■ ABOUT THIS TASK:
Reproduce the material that follows exactly, with no line left out.

■ GIVEN DATA:
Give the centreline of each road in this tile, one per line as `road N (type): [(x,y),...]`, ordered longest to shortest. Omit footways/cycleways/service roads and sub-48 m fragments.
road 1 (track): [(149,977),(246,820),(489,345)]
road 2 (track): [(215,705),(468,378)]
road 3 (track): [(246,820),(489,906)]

■ COMPLETED TASK:
Give the centreline of each road in this tile, one per line as `road N (type): [(x,y),...]`, ordered longest to shortest. Omit footways/cycleways/service roads and sub-48 m fragments.
road 1 (track): [(149,977),(246,820),(489,345)]
road 2 (track): [(215,705),(468,378)]
road 3 (track): [(246,820),(489,906)]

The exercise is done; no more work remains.